Aim of the exercise: Filter the records for "down" and keep each line that has it.

──────────

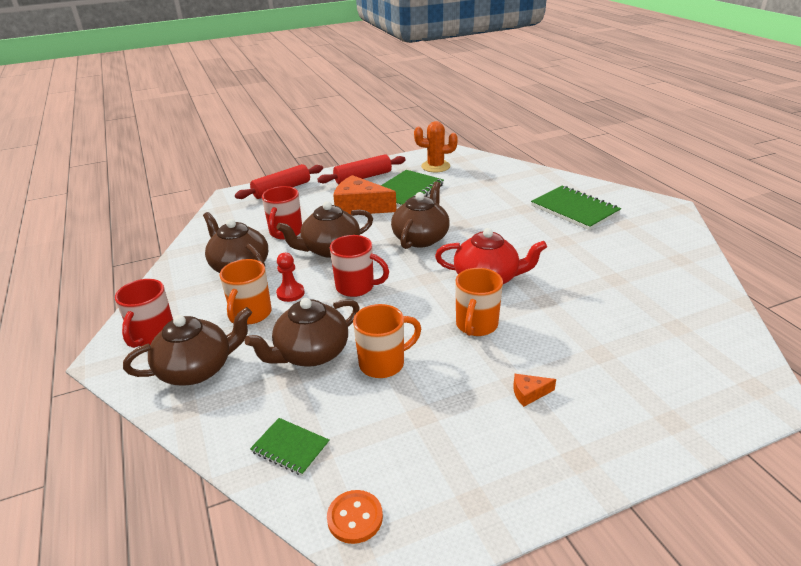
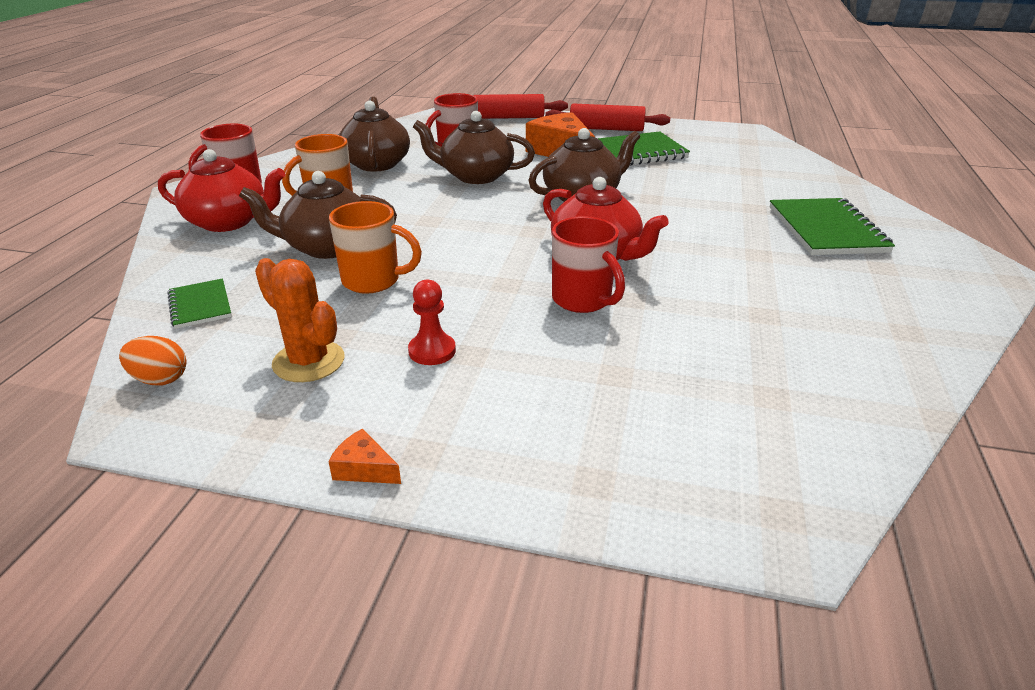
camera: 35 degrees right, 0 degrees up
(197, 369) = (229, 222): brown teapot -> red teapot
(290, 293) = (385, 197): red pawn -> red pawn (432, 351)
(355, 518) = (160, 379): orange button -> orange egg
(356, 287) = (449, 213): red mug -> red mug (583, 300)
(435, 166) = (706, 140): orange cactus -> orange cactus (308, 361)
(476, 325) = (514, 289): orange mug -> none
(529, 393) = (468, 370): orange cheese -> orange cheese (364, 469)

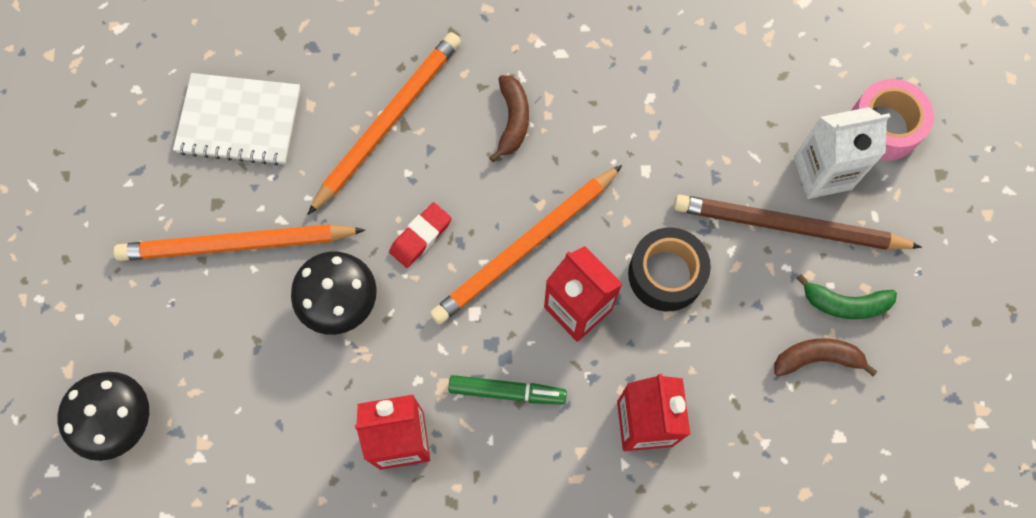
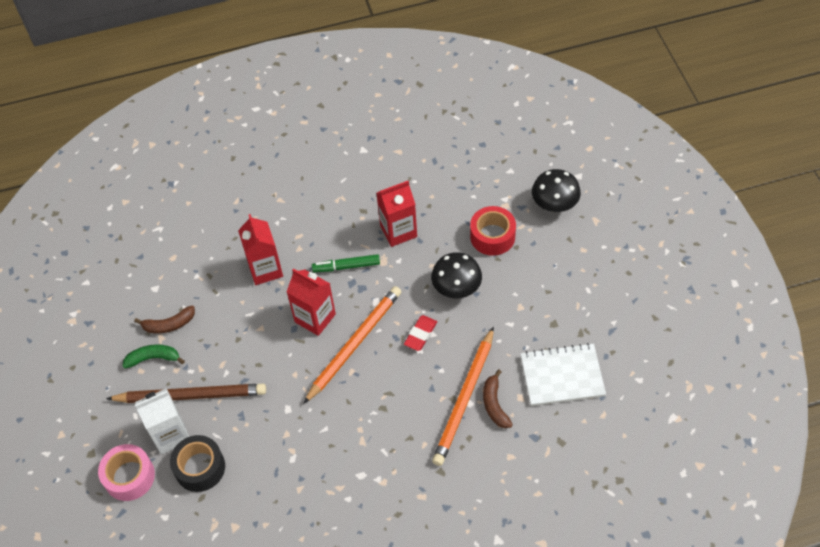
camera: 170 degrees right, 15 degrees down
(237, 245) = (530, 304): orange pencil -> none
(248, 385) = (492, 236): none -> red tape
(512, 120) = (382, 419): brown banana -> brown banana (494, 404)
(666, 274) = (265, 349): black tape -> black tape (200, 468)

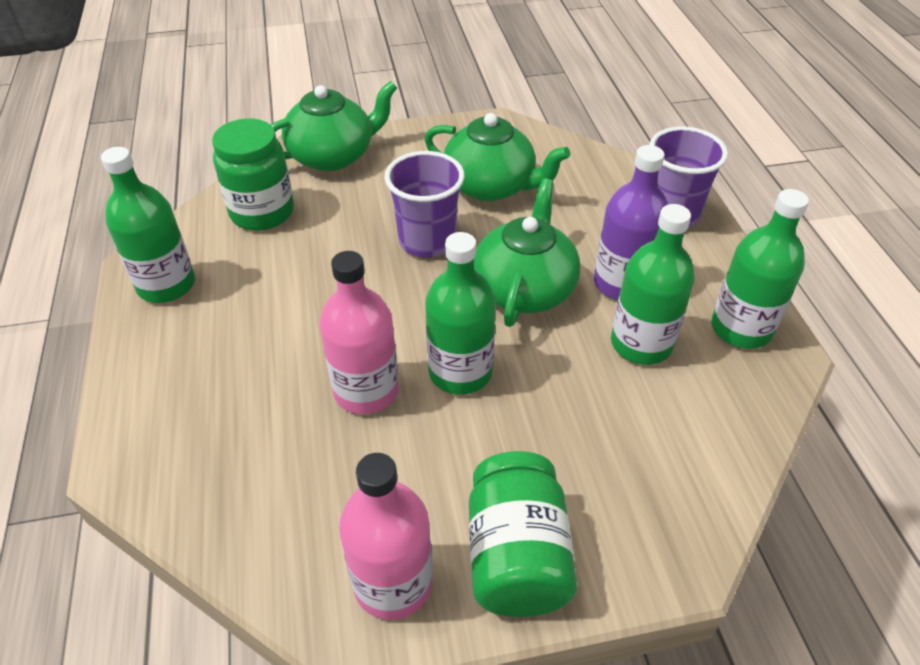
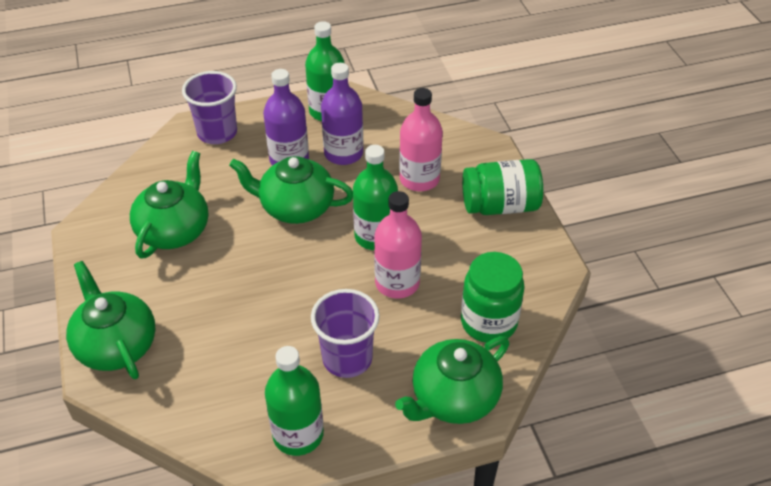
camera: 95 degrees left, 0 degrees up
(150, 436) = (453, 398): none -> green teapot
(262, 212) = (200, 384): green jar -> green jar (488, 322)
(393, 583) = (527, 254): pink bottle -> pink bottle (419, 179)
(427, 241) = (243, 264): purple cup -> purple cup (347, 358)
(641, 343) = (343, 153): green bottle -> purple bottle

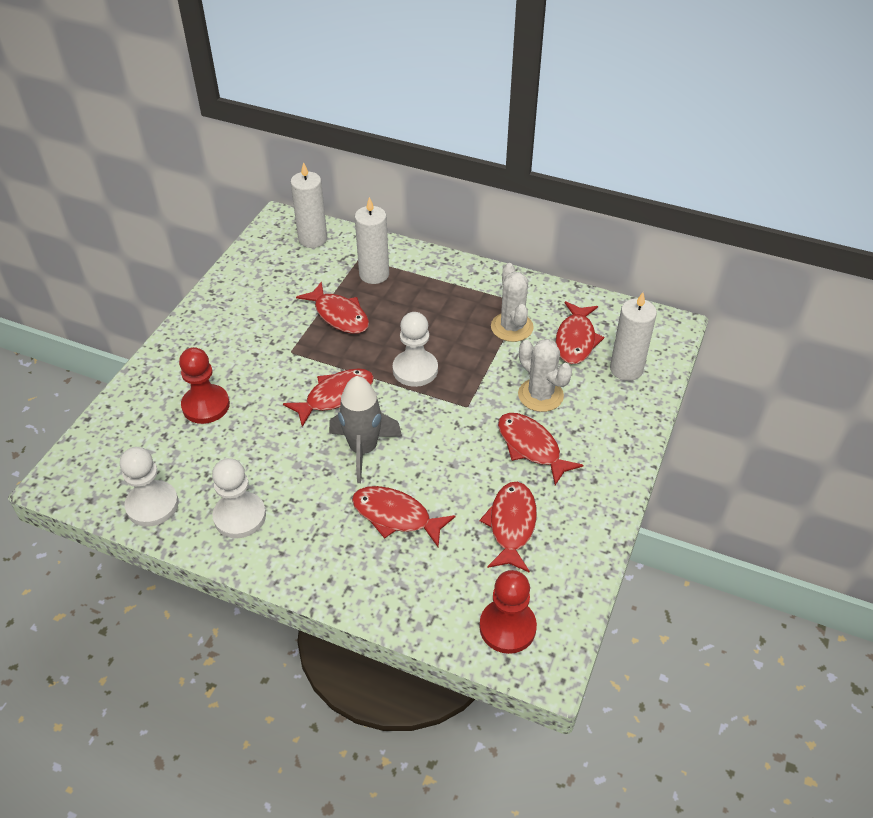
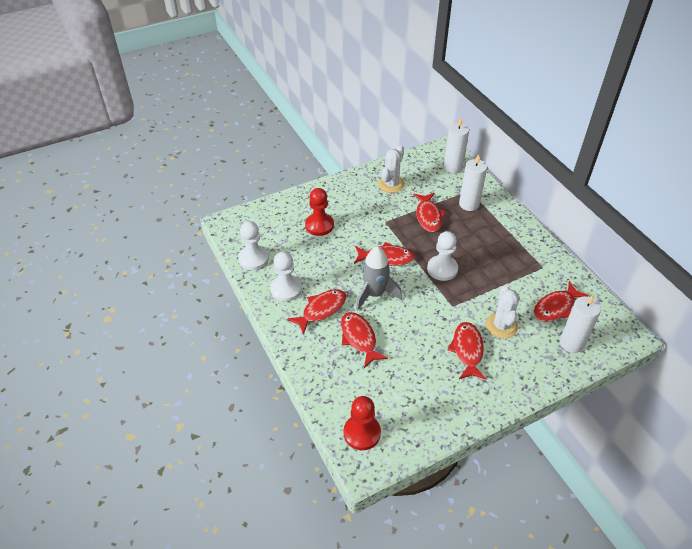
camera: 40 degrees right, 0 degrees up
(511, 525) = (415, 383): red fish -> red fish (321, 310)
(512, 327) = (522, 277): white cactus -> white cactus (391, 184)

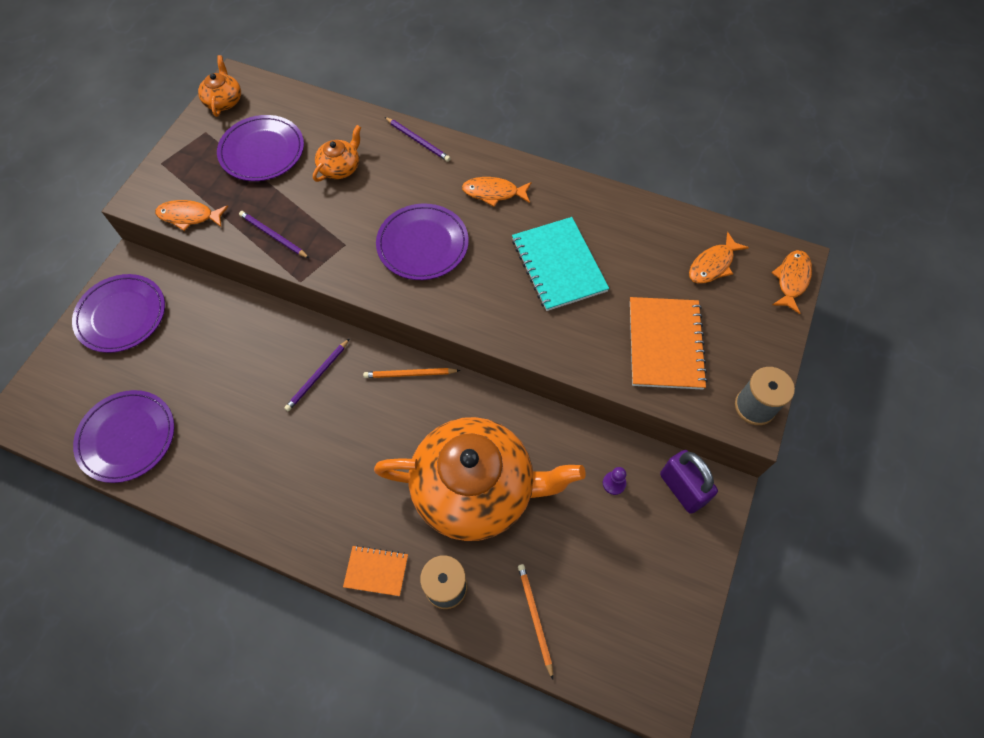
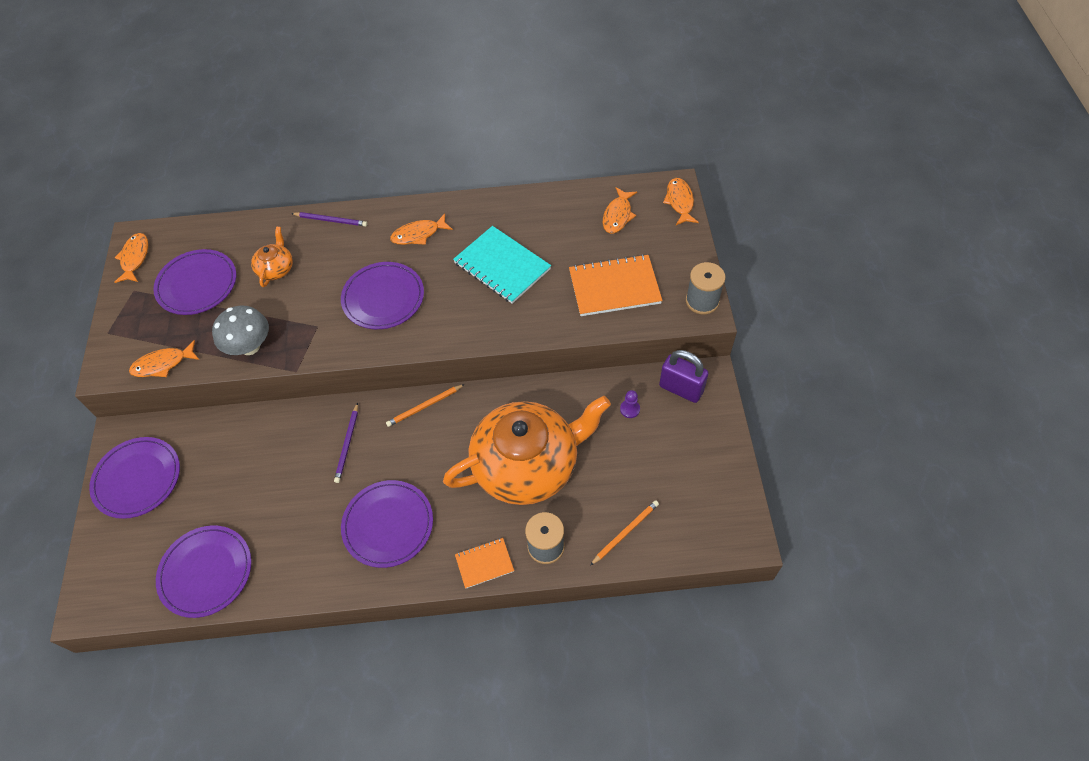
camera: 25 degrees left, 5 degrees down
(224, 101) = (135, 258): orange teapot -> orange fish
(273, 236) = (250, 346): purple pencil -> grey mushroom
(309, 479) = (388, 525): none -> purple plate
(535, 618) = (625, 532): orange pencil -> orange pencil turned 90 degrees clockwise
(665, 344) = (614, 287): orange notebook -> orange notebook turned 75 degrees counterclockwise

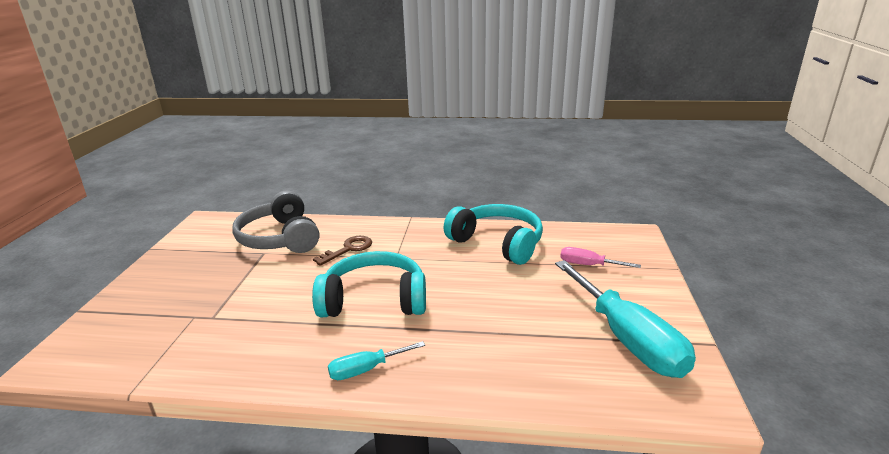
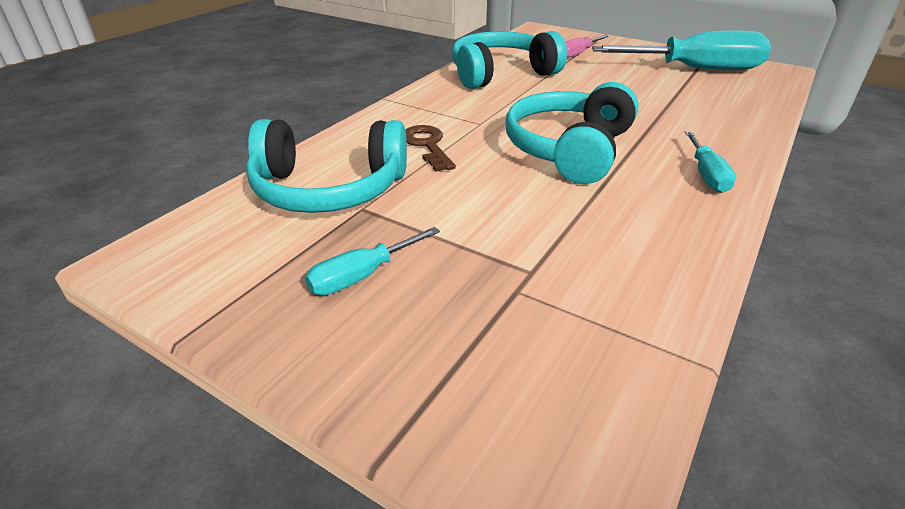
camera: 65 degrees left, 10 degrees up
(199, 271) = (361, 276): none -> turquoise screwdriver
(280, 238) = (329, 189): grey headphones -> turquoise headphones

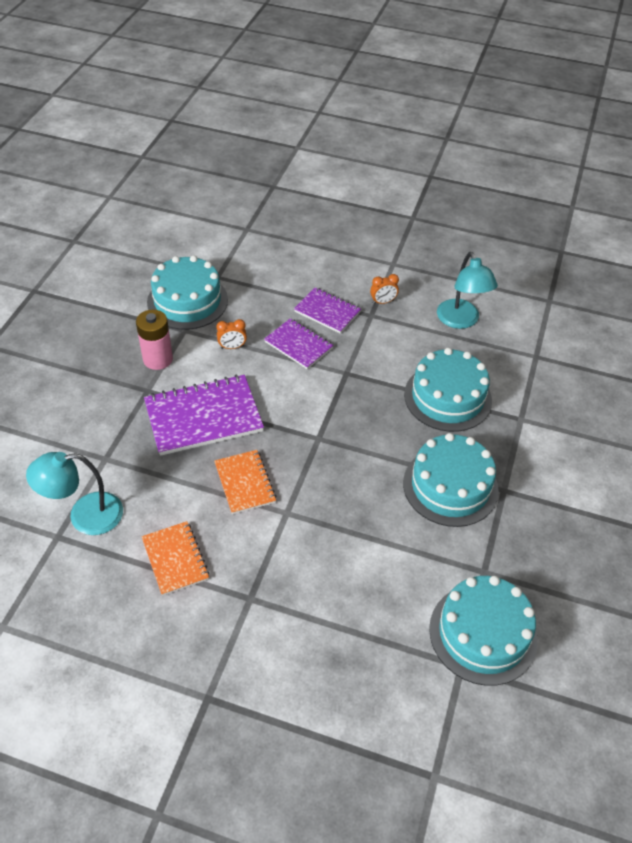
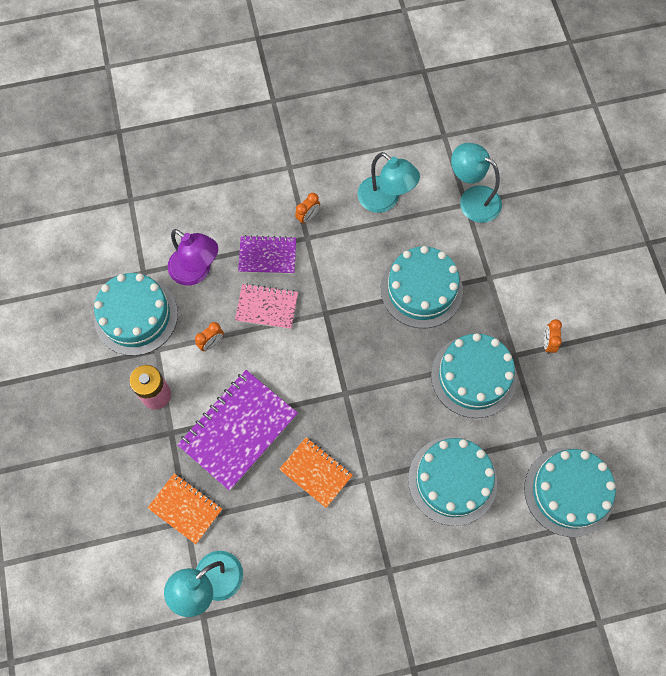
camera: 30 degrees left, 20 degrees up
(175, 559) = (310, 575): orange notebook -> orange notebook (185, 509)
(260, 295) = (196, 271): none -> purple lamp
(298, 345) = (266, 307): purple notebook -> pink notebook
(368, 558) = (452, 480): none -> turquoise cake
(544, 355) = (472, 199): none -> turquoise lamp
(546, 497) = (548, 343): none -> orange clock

──────────

Output for this exercise:
camera: 170 degrees right, 15 degrees down
camera: 25 degrees left, 5 degrees down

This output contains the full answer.